'''

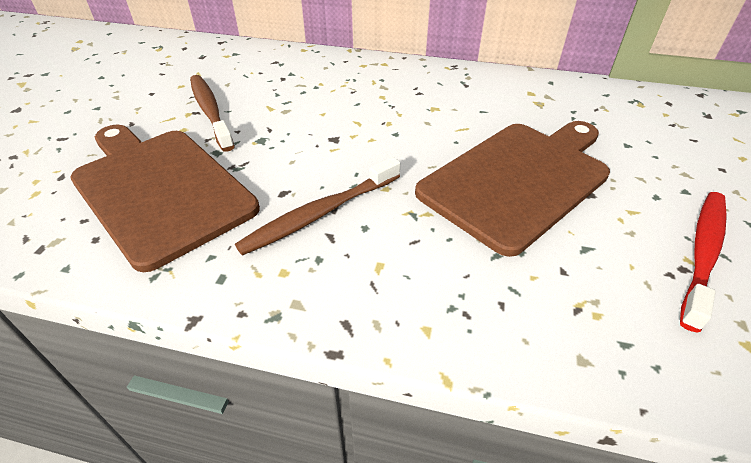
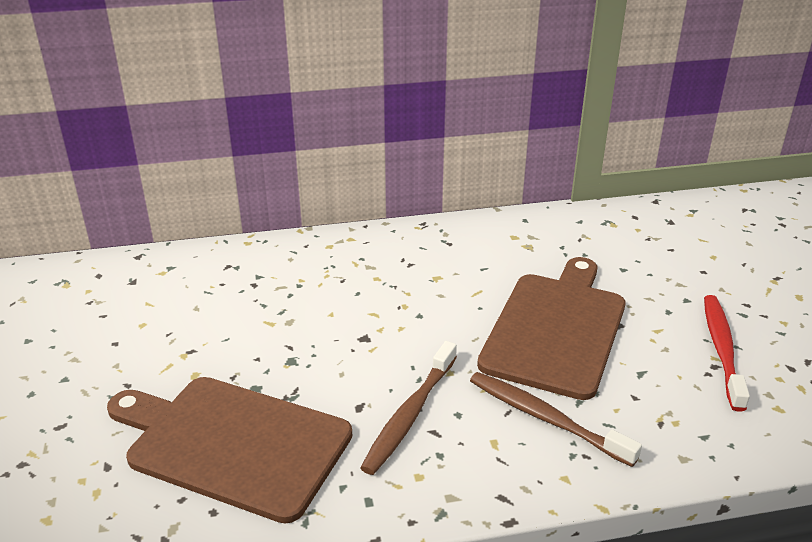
camera: 25 degrees left, 10 degrees down
(210, 111) = (208, 345): brown toothbrush -> brown toothbrush (546, 418)

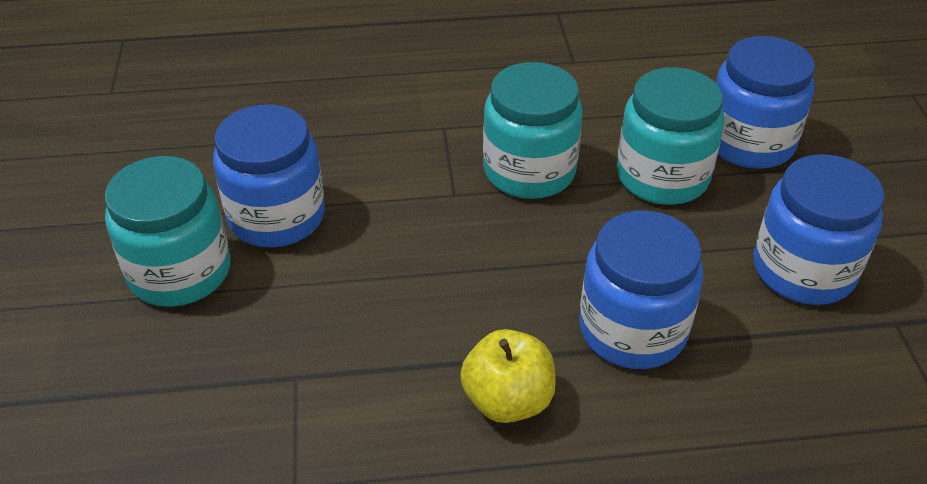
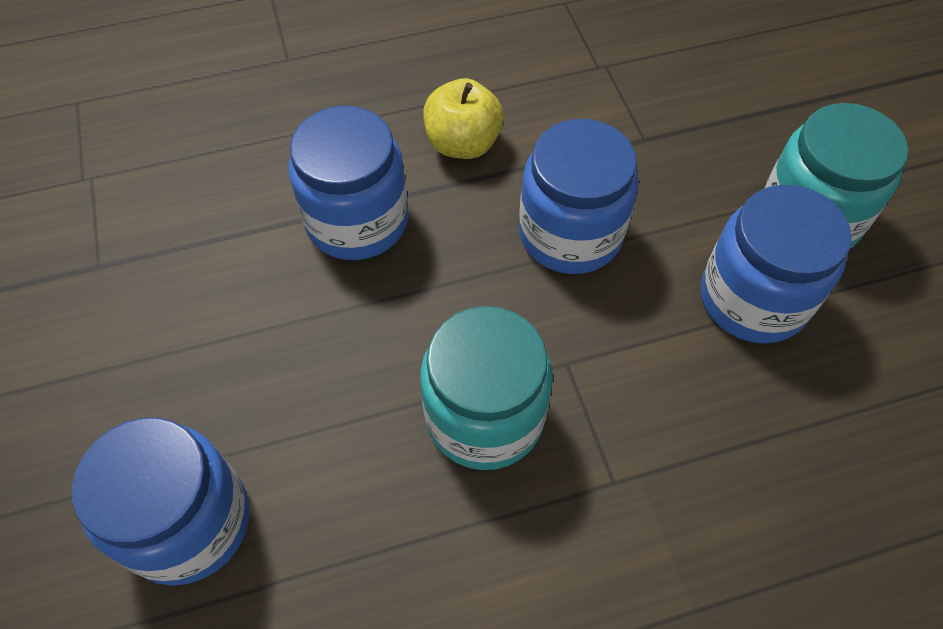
camera: 170 degrees right, 15 degrees up
(662, 176) = (315, 433): turquoise jar -> none
(803, 270) = (173, 314): blue jar -> blue jar (570, 234)

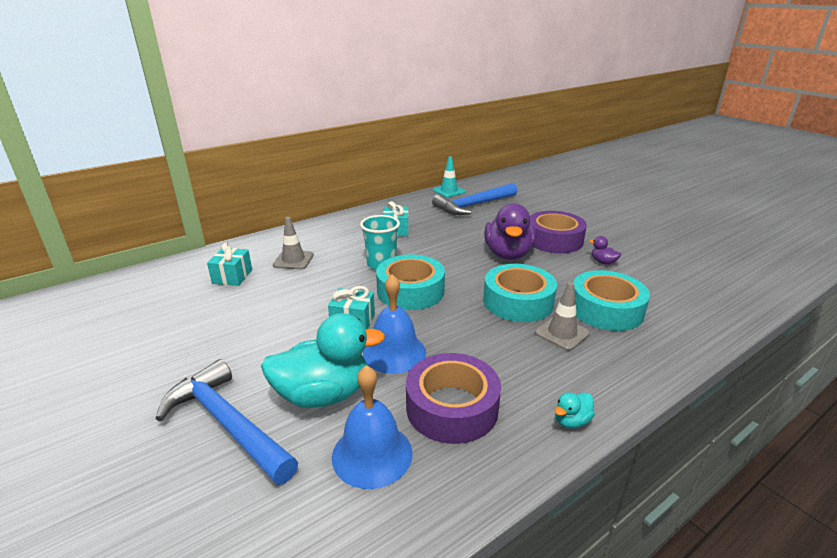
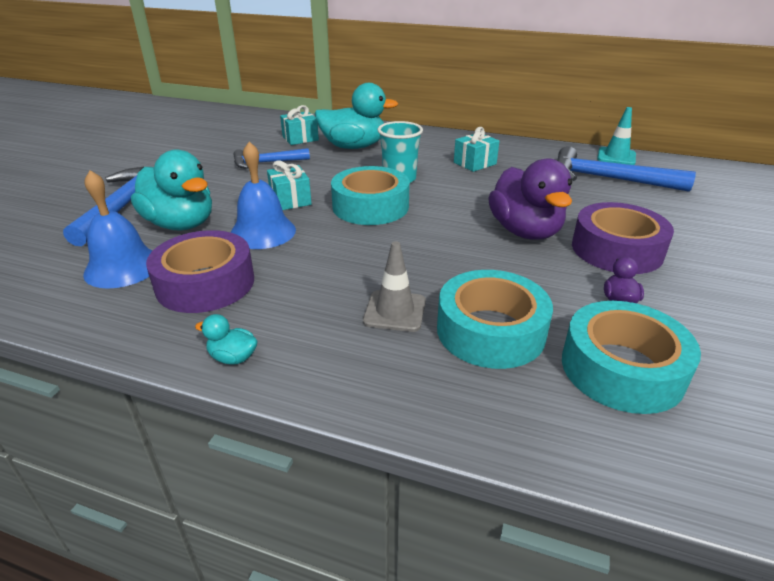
camera: 55 degrees right, 5 degrees up
(258, 309) = (266, 163): none -> blue hammer
(293, 260) = (353, 147): grey traffic cone -> turquoise duck
(508, 254) = (525, 231): purple duck -> purple duck turned 75 degrees counterclockwise
(518, 302) = (427, 266): turquoise tape -> turquoise tape (622, 369)

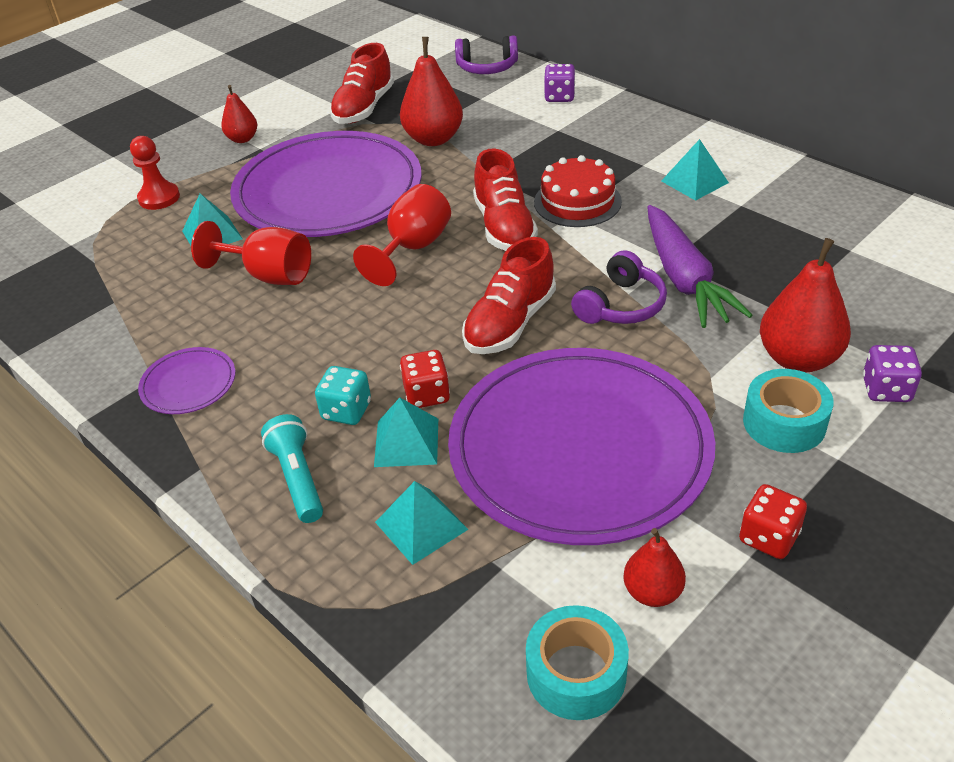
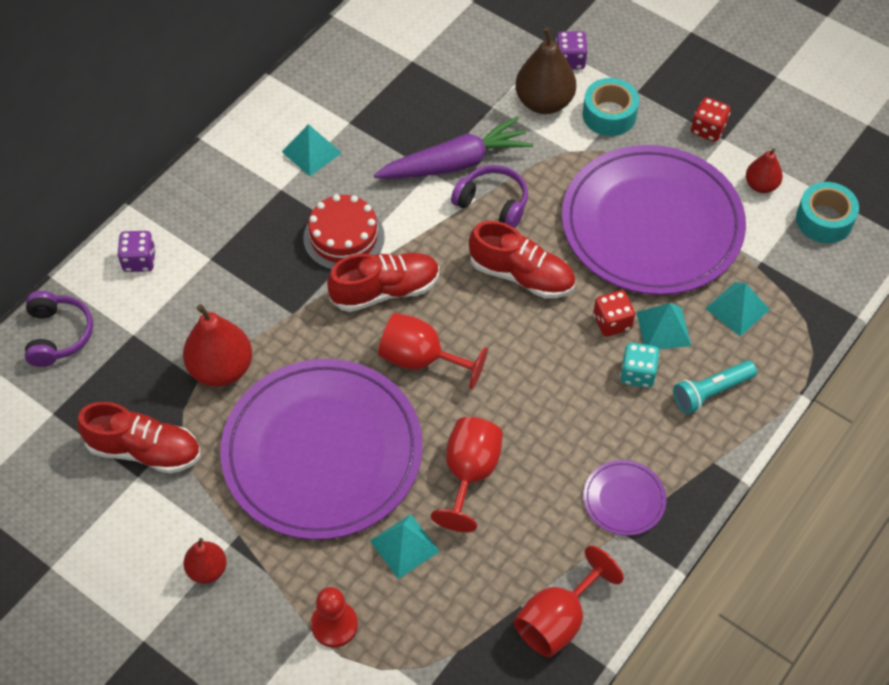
camera: 100 degrees left, 15 degrees up
(84, 325) = (558, 620): none -> red goblet
(798, 359) = (544, 102): red pear -> brown pear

'''

Brief
Scan the records above and show every line in which the word "none" occurs.

Solution
(662, 176) = (315, 433): turquoise jar -> none
(258, 309) = (266, 163): none -> blue hammer
(84, 325) = (558, 620): none -> red goblet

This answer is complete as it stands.